PROMPT:
Only a slice of the listing below is wanted. Retype the lines from the one containing "blue capsule: 1 -> 2" through the one containing "white pot: 7 -> 6", exactly, both ends included.

DATA FOR THIS TASK:

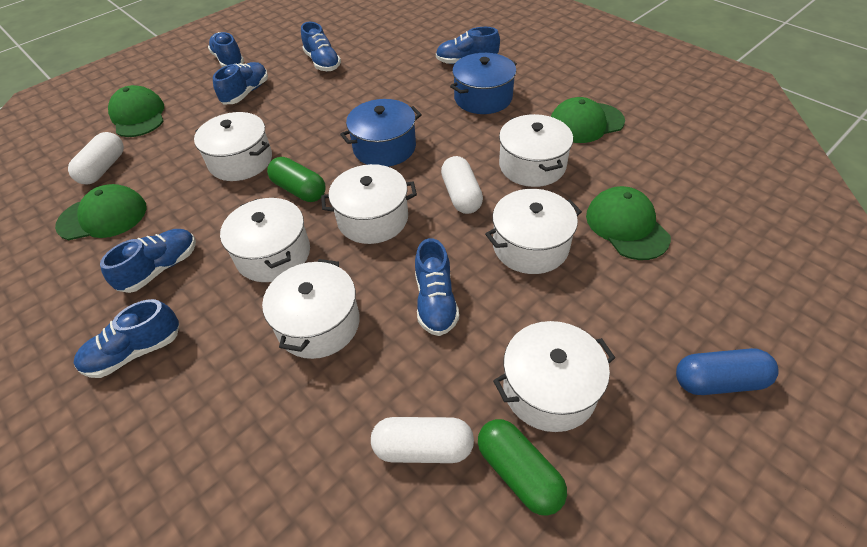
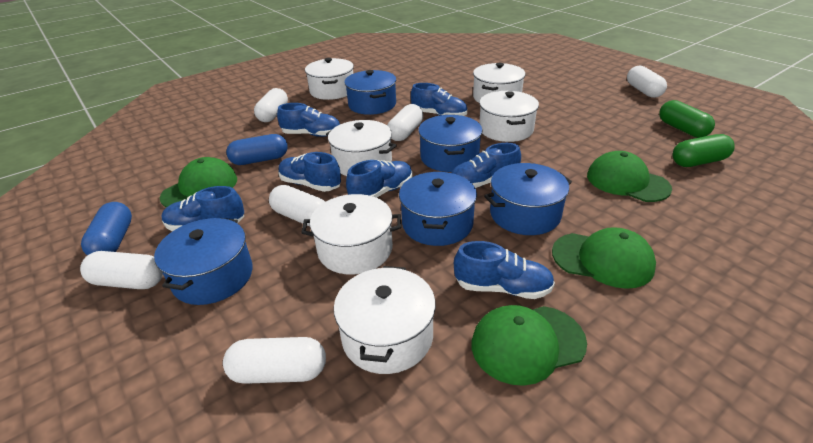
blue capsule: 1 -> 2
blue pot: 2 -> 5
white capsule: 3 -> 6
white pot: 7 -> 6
==
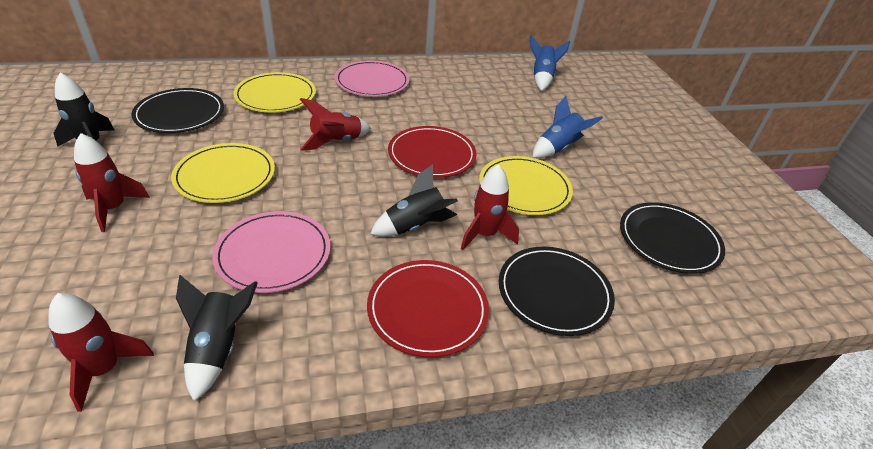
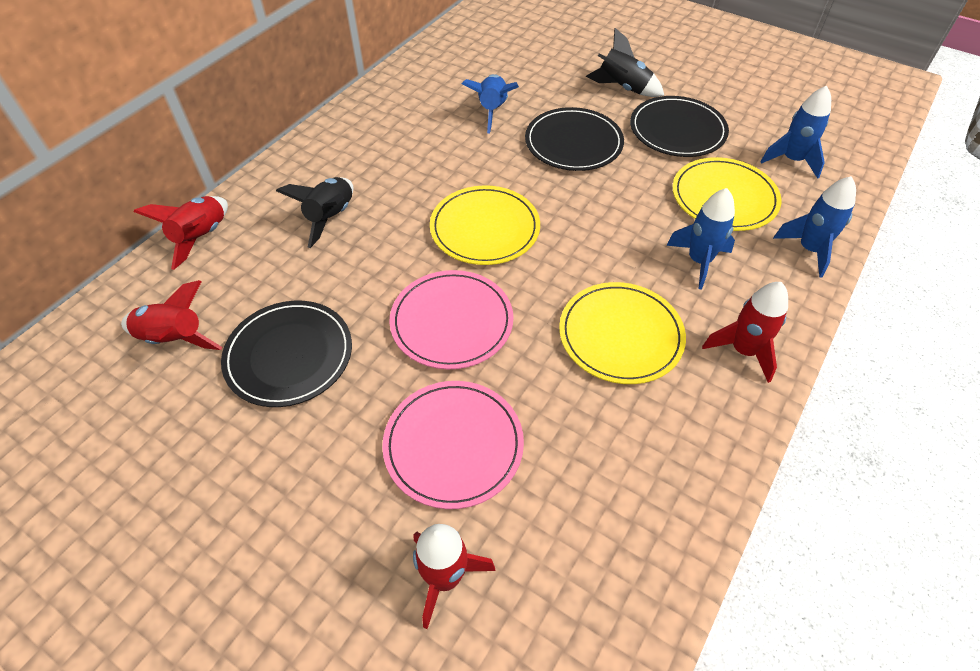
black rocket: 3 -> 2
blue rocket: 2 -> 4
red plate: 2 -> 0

RESPONSE AREA:
blue capsule: 1 -> 2
blue pot: 2 -> 5
white capsule: 3 -> 6
white pot: 7 -> 6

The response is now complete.